▶ **ASSIGNMENT**: The required output is the lines below from the line containing "LUX1 pin VCC: 5V -> 3V3" to the line containing "GAS pin AO: GP27 -> GP28", inclusive, retyped exactly. No other lines belong in it.

*** Opening EXTRACTED ENTRIES ***

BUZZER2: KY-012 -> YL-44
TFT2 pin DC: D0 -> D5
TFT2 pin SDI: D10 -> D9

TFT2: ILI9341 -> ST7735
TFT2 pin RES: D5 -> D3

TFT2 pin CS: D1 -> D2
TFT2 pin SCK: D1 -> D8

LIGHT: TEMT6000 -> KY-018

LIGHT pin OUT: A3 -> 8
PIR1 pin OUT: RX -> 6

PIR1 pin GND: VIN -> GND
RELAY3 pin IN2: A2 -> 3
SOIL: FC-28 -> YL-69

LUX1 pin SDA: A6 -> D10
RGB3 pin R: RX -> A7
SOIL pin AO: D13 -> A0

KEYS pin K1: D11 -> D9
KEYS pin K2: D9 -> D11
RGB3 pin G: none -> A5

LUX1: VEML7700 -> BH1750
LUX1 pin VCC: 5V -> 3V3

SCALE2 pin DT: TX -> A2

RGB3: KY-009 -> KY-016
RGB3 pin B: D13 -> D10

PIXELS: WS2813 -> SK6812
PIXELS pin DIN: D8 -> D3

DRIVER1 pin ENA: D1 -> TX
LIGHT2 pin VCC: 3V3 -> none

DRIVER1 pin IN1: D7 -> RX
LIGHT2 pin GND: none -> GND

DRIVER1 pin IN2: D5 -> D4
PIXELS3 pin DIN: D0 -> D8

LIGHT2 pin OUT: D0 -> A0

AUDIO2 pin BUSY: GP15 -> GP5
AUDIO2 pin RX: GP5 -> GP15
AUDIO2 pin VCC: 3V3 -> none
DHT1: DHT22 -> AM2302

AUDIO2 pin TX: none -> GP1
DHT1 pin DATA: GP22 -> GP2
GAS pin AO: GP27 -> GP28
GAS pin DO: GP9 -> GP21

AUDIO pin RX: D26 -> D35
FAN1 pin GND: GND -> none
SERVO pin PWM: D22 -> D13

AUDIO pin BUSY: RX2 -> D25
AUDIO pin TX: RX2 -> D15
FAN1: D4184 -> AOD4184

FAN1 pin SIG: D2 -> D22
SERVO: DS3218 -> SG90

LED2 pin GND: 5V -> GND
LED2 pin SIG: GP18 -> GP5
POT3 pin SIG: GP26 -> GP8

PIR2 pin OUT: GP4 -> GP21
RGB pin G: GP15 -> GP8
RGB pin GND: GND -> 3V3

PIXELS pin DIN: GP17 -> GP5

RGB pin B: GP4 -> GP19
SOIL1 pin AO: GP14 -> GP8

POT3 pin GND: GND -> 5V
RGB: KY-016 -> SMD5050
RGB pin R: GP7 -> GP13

*** Closing EXTRACTED ENTRIES ***

▶ **TASK RESPONSE**:
LUX1 pin VCC: 5V -> 3V3

SCALE2 pin DT: TX -> A2

RGB3: KY-009 -> KY-016
RGB3 pin B: D13 -> D10

PIXELS: WS2813 -> SK6812
PIXELS pin DIN: D8 -> D3

DRIVER1 pin ENA: D1 -> TX
LIGHT2 pin VCC: 3V3 -> none

DRIVER1 pin IN1: D7 -> RX
LIGHT2 pin GND: none -> GND

DRIVER1 pin IN2: D5 -> D4
PIXELS3 pin DIN: D0 -> D8

LIGHT2 pin OUT: D0 -> A0

AUDIO2 pin BUSY: GP15 -> GP5
AUDIO2 pin RX: GP5 -> GP15
AUDIO2 pin VCC: 3V3 -> none
DHT1: DHT22 -> AM2302

AUDIO2 pin TX: none -> GP1
DHT1 pin DATA: GP22 -> GP2
GAS pin AO: GP27 -> GP28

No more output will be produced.